** ENTRIES PROVIDED **
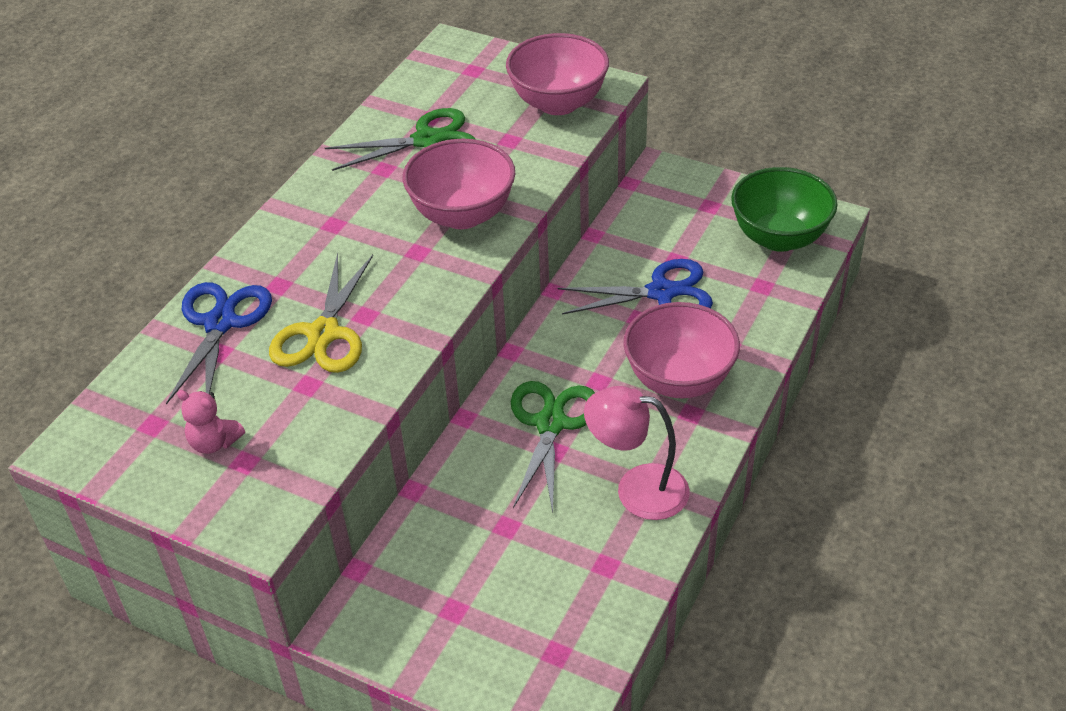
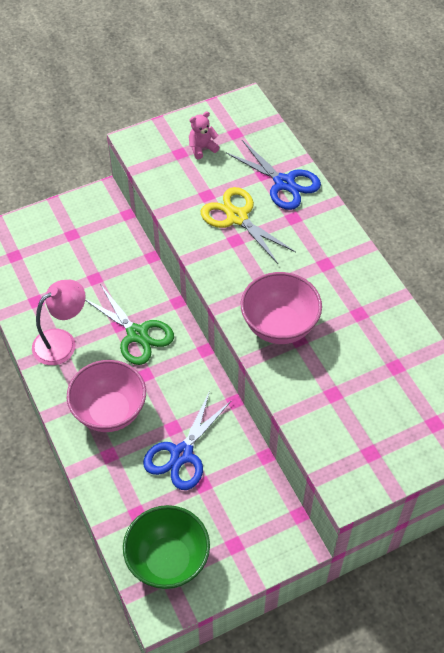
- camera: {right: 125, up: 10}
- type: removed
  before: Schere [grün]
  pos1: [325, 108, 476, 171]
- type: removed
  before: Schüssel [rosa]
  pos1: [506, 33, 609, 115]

** WORK INSTRUCTIONS **
The answer must consist of the entries above, reproduced word for word, without any pictures.

** TASK RESULT **
- camera: {right: 125, up: 10}
- type: removed
  before: Schere [grün]
  pos1: [325, 108, 476, 171]
- type: removed
  before: Schüssel [rosa]
  pos1: [506, 33, 609, 115]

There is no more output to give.